Set down each entry below exactly as written, keeping the pictures out.

═════ Data for analysis ═════

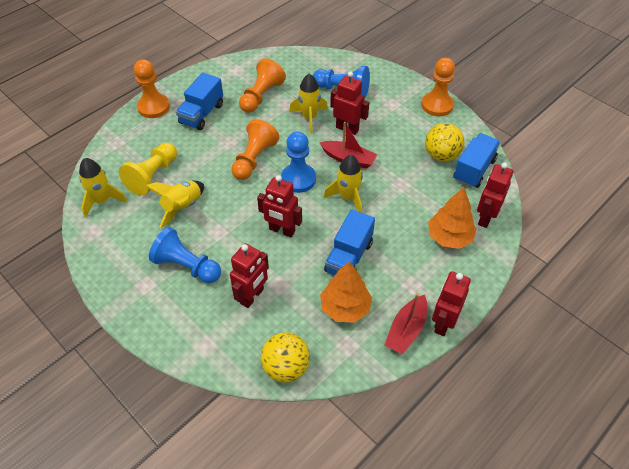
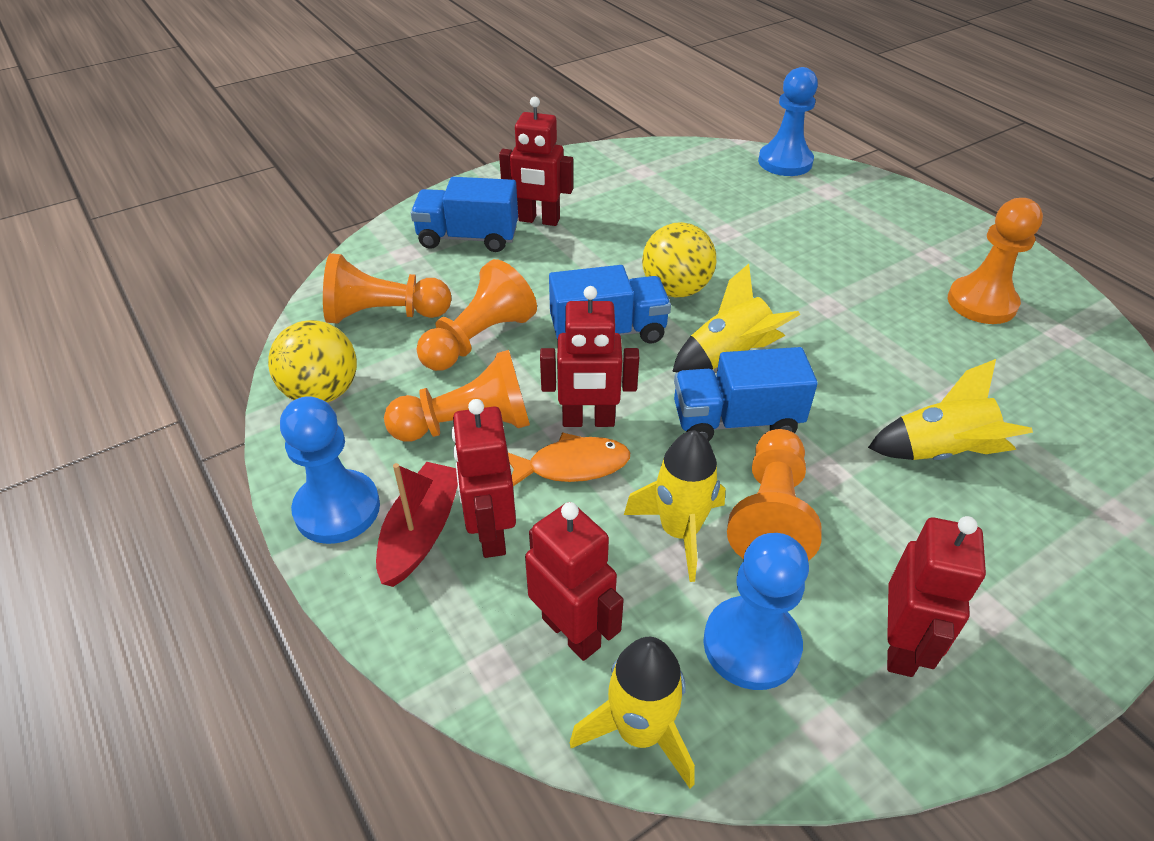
orange fish: 0 -> 1
orange pawn: 4 -> 5
orange tree: 2 -> 0
red boat: 2 -> 1
yellow pawn: 1 -> 0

═════

- [Solution to the exercise]
orange fish: 0 -> 1
orange pawn: 4 -> 5
orange tree: 2 -> 0
red boat: 2 -> 1
yellow pawn: 1 -> 0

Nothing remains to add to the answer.